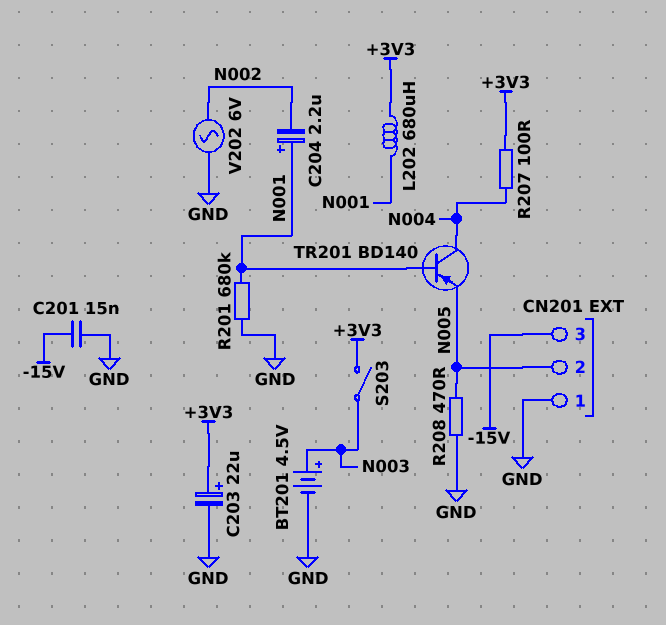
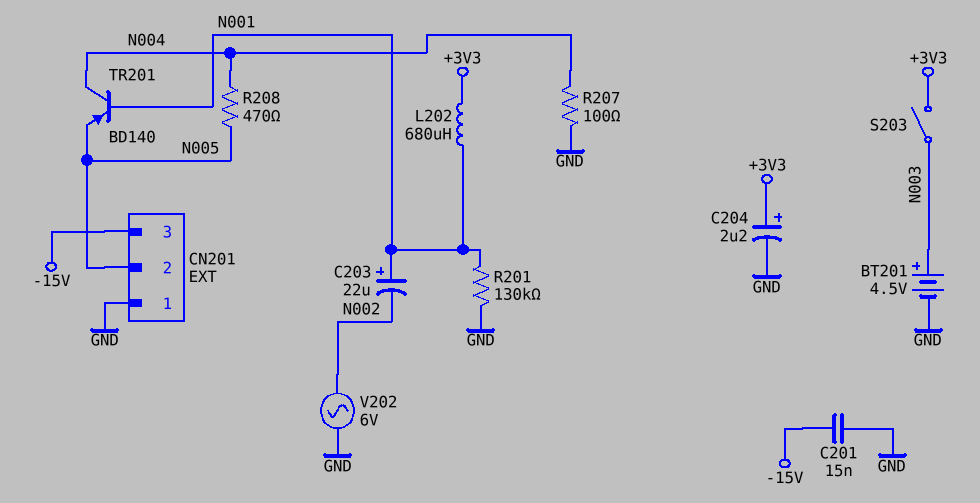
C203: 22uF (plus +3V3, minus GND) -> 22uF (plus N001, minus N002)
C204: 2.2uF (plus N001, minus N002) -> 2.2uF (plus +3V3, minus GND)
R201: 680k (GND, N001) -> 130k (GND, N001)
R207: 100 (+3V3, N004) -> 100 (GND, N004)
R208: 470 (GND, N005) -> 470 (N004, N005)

══════

» EXERCISE PROMPT
Output the entries above exactly. Drop the pictures.

» YOUR RESPONSE
C203: 22uF (plus +3V3, minus GND) -> 22uF (plus N001, minus N002)
C204: 2.2uF (plus N001, minus N002) -> 2.2uF (plus +3V3, minus GND)
R201: 680k (GND, N001) -> 130k (GND, N001)
R207: 100 (+3V3, N004) -> 100 (GND, N004)
R208: 470 (GND, N005) -> 470 (N004, N005)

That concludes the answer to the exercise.